*Instructions for the task:*
With the pictures left out, print exactly the lines below that run from the one containing "R206: 1.2k (W11, W15) -> 4.7k (W11, W15)" through the one containing "R208: 11k (W11, W15) -> 11k (VA, W15)".

§

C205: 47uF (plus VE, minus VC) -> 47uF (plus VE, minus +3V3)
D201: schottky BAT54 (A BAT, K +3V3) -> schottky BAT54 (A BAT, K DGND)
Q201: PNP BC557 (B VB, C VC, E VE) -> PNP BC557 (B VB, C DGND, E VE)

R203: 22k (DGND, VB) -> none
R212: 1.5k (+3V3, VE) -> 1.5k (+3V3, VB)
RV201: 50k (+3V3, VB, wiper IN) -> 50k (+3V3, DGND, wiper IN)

§

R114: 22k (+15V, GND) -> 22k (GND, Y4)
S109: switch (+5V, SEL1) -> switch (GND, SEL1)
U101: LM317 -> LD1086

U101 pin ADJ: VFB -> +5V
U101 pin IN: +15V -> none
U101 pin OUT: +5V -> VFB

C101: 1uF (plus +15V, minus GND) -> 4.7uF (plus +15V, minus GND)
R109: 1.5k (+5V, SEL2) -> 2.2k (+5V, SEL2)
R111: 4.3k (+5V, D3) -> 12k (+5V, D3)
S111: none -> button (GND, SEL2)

§

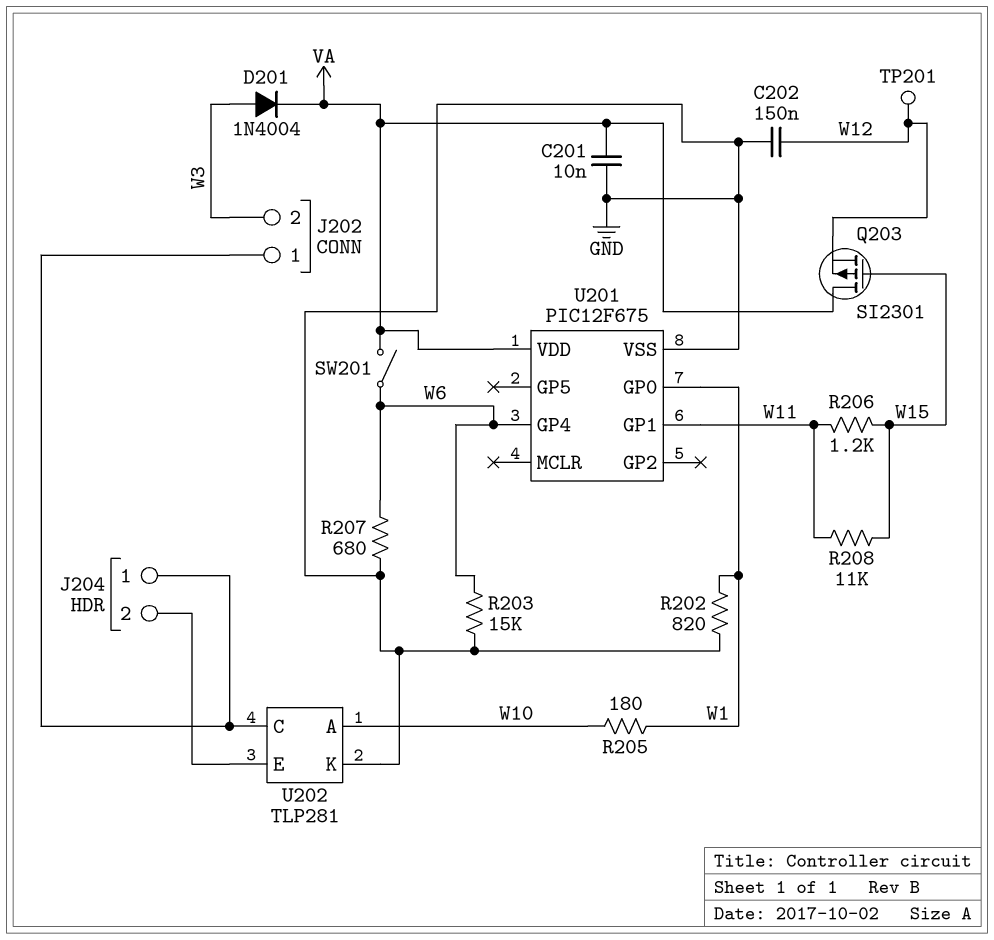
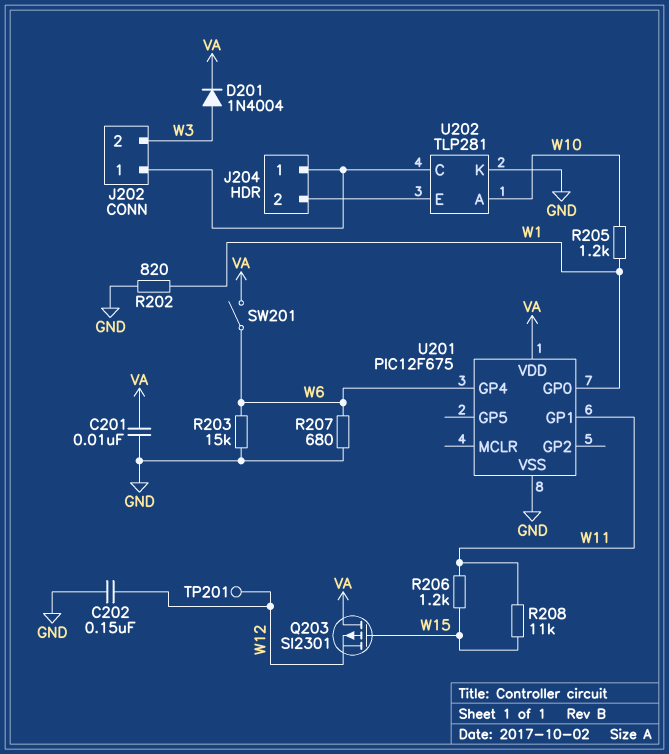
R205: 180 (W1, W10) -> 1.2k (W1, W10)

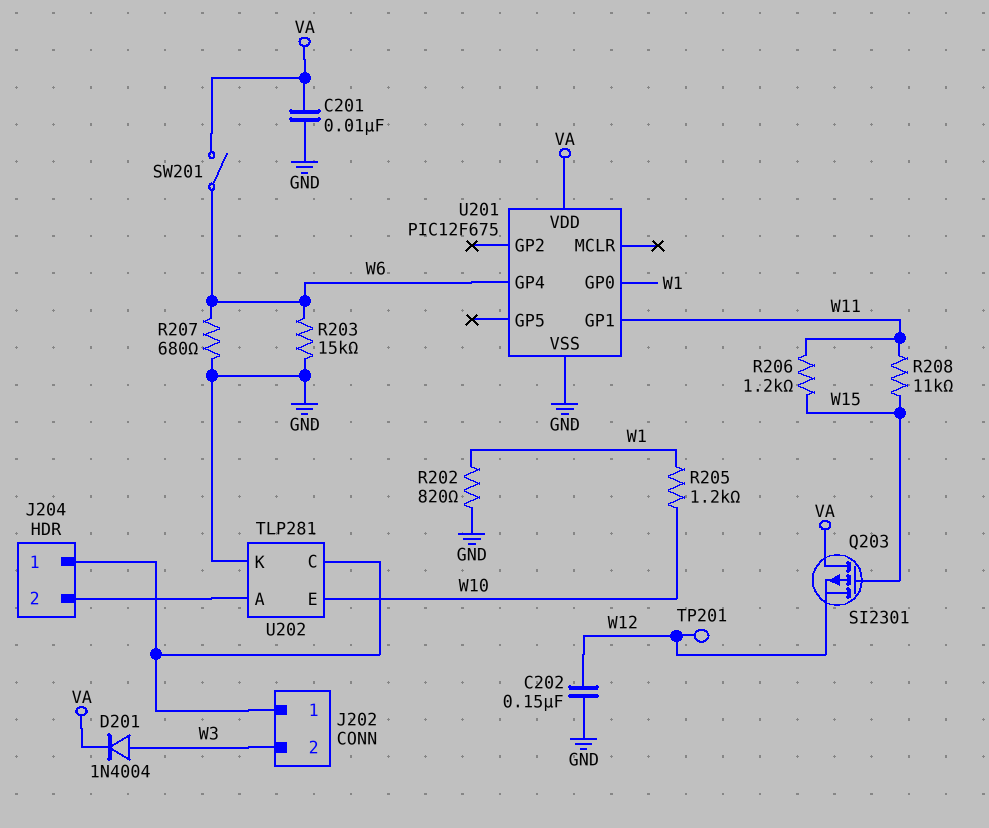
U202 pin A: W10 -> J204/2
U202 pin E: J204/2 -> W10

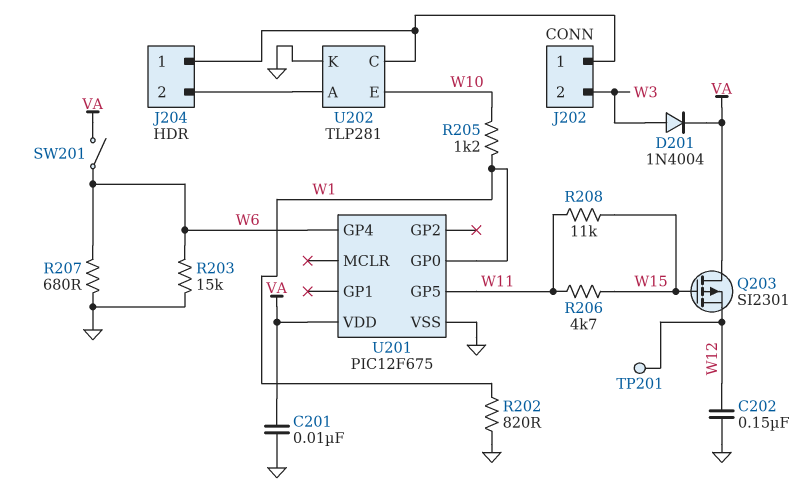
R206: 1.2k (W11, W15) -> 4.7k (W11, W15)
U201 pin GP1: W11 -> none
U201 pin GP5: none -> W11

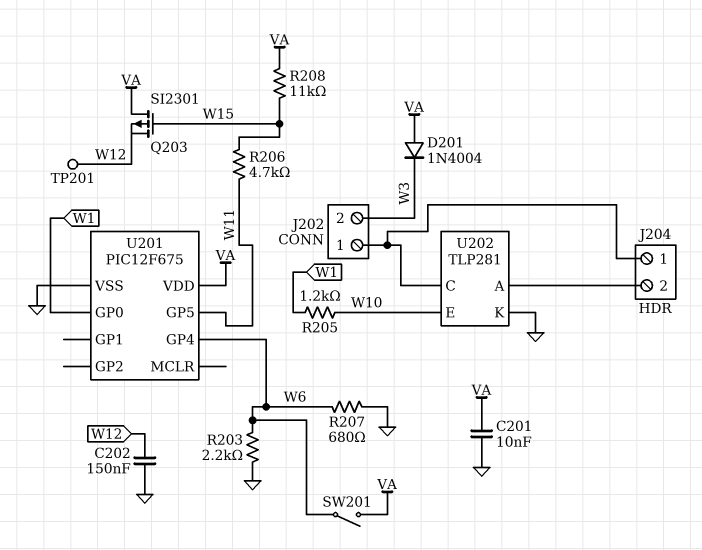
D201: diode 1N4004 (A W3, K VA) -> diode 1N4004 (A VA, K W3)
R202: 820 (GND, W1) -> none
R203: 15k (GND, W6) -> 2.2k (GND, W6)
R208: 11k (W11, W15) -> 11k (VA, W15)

§

*Answer section:*
R206: 1.2k (W11, W15) -> 4.7k (W11, W15)
U201 pin GP1: W11 -> none
U201 pin GP5: none -> W11

D201: diode 1N4004 (A W3, K VA) -> diode 1N4004 (A VA, K W3)
R202: 820 (GND, W1) -> none
R203: 15k (GND, W6) -> 2.2k (GND, W6)
R208: 11k (W11, W15) -> 11k (VA, W15)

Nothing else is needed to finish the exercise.